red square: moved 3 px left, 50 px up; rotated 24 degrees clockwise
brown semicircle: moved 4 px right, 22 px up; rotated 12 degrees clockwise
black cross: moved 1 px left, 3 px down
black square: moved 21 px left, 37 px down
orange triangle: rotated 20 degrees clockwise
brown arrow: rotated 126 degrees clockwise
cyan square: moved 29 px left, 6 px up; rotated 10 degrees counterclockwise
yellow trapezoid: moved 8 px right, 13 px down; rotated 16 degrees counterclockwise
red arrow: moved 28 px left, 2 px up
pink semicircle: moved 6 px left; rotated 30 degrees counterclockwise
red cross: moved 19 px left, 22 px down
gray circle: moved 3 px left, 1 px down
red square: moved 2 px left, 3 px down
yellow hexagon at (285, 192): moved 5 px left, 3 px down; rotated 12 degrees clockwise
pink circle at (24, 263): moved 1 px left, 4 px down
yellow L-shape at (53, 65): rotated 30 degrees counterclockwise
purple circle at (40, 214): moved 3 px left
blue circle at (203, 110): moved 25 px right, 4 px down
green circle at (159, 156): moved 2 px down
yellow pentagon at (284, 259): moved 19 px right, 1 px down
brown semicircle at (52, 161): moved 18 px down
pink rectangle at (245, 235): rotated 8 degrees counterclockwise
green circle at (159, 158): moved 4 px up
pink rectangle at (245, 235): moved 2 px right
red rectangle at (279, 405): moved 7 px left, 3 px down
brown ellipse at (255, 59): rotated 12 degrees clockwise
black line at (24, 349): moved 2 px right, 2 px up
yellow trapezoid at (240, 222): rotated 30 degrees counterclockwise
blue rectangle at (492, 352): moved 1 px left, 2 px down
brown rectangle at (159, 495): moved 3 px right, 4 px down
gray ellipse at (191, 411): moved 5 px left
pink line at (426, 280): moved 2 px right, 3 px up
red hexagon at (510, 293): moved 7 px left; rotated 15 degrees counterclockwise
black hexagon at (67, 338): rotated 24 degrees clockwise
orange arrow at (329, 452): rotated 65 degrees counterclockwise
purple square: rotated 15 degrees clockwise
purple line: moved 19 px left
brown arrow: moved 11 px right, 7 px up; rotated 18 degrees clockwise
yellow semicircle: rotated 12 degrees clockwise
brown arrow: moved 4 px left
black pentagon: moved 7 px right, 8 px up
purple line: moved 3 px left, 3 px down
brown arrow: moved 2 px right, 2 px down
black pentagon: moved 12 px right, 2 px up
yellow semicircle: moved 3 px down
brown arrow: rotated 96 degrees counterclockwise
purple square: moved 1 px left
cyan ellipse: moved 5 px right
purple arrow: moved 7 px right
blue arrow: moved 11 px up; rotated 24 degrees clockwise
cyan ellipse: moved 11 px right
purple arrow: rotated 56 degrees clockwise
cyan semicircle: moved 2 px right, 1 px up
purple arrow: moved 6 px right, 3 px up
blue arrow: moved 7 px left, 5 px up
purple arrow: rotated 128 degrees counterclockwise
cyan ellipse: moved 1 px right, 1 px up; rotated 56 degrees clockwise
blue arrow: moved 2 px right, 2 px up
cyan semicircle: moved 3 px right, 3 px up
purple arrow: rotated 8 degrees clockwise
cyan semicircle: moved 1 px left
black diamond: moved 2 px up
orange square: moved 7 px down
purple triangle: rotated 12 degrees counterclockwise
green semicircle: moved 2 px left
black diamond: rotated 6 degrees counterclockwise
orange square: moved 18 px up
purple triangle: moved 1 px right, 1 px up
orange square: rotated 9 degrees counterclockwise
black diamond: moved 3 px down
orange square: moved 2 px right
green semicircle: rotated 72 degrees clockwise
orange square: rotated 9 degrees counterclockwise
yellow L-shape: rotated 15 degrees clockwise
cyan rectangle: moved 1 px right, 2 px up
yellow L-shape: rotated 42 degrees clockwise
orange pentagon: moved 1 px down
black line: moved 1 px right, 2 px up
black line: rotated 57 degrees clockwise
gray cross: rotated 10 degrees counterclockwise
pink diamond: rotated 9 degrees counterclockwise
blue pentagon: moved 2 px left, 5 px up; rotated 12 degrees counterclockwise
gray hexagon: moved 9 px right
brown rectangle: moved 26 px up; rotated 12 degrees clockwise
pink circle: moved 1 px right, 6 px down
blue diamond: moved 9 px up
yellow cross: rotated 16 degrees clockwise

## To be done
Print every line of the items above again, word for word and in the same order, changing nothing.

## Exercise answer
red square: moved 3 px left, 50 px up; rotated 24 degrees clockwise
brown semicircle: moved 4 px right, 22 px up; rotated 12 degrees clockwise
black cross: moved 1 px left, 3 px down
black square: moved 21 px left, 37 px down
orange triangle: rotated 20 degrees clockwise
brown arrow: rotated 126 degrees clockwise
cyan square: moved 29 px left, 6 px up; rotated 10 degrees counterclockwise
yellow trapezoid: moved 8 px right, 13 px down; rotated 16 degrees counterclockwise
red arrow: moved 28 px left, 2 px up
pink semicircle: moved 6 px left; rotated 30 degrees counterclockwise
red cross: moved 19 px left, 22 px down
gray circle: moved 3 px left, 1 px down
red square: moved 2 px left, 3 px down
yellow hexagon at (285, 192): moved 5 px left, 3 px down; rotated 12 degrees clockwise
pink circle at (24, 263): moved 1 px left, 4 px down
yellow L-shape at (53, 65): rotated 30 degrees counterclockwise
purple circle at (40, 214): moved 3 px left
blue circle at (203, 110): moved 25 px right, 4 px down
green circle at (159, 156): moved 2 px down
yellow pentagon at (284, 259): moved 19 px right, 1 px down
brown semicircle at (52, 161): moved 18 px down
pink rectangle at (245, 235): rotated 8 degrees counterclockwise
green circle at (159, 158): moved 4 px up
pink rectangle at (245, 235): moved 2 px right
red rectangle at (279, 405): moved 7 px left, 3 px down
brown ellipse at (255, 59): rotated 12 degrees clockwise
black line at (24, 349): moved 2 px right, 2 px up
yellow trapezoid at (240, 222): rotated 30 degrees counterclockwise
blue rectangle at (492, 352): moved 1 px left, 2 px down
brown rectangle at (159, 495): moved 3 px right, 4 px down
gray ellipse at (191, 411): moved 5 px left
pink line at (426, 280): moved 2 px right, 3 px up
red hexagon at (510, 293): moved 7 px left; rotated 15 degrees counterclockwise
black hexagon at (67, 338): rotated 24 degrees clockwise
orange arrow at (329, 452): rotated 65 degrees counterclockwise
purple square: rotated 15 degrees clockwise
purple line: moved 19 px left
brown arrow: moved 11 px right, 7 px up; rotated 18 degrees clockwise
yellow semicircle: rotated 12 degrees clockwise
brown arrow: moved 4 px left
black pentagon: moved 7 px right, 8 px up
purple line: moved 3 px left, 3 px down
brown arrow: moved 2 px right, 2 px down
black pentagon: moved 12 px right, 2 px up
yellow semicircle: moved 3 px down
brown arrow: rotated 96 degrees counterclockwise
purple square: moved 1 px left
cyan ellipse: moved 5 px right
purple arrow: moved 7 px right
blue arrow: moved 11 px up; rotated 24 degrees clockwise
cyan ellipse: moved 11 px right
purple arrow: rotated 56 degrees clockwise
cyan semicircle: moved 2 px right, 1 px up
purple arrow: moved 6 px right, 3 px up
blue arrow: moved 7 px left, 5 px up
purple arrow: rotated 128 degrees counterclockwise
cyan ellipse: moved 1 px right, 1 px up; rotated 56 degrees clockwise
blue arrow: moved 2 px right, 2 px up
cyan semicircle: moved 3 px right, 3 px up
purple arrow: rotated 8 degrees clockwise
cyan semicircle: moved 1 px left
black diamond: moved 2 px up
orange square: moved 7 px down
purple triangle: rotated 12 degrees counterclockwise
green semicircle: moved 2 px left
black diamond: rotated 6 degrees counterclockwise
orange square: moved 18 px up
purple triangle: moved 1 px right, 1 px up
orange square: rotated 9 degrees counterclockwise
black diamond: moved 3 px down
orange square: moved 2 px right
green semicircle: rotated 72 degrees clockwise
orange square: rotated 9 degrees counterclockwise
yellow L-shape: rotated 15 degrees clockwise
cyan rectangle: moved 1 px right, 2 px up
yellow L-shape: rotated 42 degrees clockwise
orange pentagon: moved 1 px down
black line: moved 1 px right, 2 px up
black line: rotated 57 degrees clockwise
gray cross: rotated 10 degrees counterclockwise
pink diamond: rotated 9 degrees counterclockwise
blue pentagon: moved 2 px left, 5 px up; rotated 12 degrees counterclockwise
gray hexagon: moved 9 px right
brown rectangle: moved 26 px up; rotated 12 degrees clockwise
pink circle: moved 1 px right, 6 px down
blue diamond: moved 9 px up
yellow cross: rotated 16 degrees clockwise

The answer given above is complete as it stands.